[Data drawn from a collection]
============================================================

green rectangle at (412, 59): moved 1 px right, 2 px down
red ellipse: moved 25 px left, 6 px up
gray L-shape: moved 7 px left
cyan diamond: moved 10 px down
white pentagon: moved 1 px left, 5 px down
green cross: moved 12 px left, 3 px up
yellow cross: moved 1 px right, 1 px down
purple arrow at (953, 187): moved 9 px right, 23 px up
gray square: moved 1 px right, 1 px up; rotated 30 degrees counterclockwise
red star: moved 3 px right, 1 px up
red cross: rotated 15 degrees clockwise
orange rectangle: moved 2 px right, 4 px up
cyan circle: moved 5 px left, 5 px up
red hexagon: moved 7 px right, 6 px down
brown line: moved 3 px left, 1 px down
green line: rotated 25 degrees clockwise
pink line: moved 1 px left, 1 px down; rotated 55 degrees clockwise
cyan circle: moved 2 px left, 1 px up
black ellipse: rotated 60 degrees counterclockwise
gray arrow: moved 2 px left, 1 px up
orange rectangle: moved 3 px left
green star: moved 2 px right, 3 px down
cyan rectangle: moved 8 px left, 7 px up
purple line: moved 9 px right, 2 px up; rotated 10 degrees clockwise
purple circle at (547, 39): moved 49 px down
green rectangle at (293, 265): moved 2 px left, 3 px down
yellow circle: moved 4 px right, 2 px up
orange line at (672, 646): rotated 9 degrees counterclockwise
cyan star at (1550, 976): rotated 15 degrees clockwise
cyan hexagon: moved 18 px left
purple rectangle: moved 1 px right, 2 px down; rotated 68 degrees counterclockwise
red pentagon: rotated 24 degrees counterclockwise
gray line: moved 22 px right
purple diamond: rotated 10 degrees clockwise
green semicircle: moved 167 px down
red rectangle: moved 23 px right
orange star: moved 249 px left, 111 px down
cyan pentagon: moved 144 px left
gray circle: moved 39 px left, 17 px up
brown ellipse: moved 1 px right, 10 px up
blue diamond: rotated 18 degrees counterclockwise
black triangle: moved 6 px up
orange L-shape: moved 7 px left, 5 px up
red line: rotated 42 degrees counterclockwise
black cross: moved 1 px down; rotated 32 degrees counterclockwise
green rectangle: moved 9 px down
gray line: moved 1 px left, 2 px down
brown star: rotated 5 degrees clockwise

============================================================

== DIRECTIVE ==
Reproduce the rows above verbatim, beginning with the first row and ending after the line that contains "pink line: moved". Include both of these lines.

== RESPONSE ==
green rectangle at (412, 59): moved 1 px right, 2 px down
red ellipse: moved 25 px left, 6 px up
gray L-shape: moved 7 px left
cyan diamond: moved 10 px down
white pentagon: moved 1 px left, 5 px down
green cross: moved 12 px left, 3 px up
yellow cross: moved 1 px right, 1 px down
purple arrow at (953, 187): moved 9 px right, 23 px up
gray square: moved 1 px right, 1 px up; rotated 30 degrees counterclockwise
red star: moved 3 px right, 1 px up
red cross: rotated 15 degrees clockwise
orange rectangle: moved 2 px right, 4 px up
cyan circle: moved 5 px left, 5 px up
red hexagon: moved 7 px right, 6 px down
brown line: moved 3 px left, 1 px down
green line: rotated 25 degrees clockwise
pink line: moved 1 px left, 1 px down; rotated 55 degrees clockwise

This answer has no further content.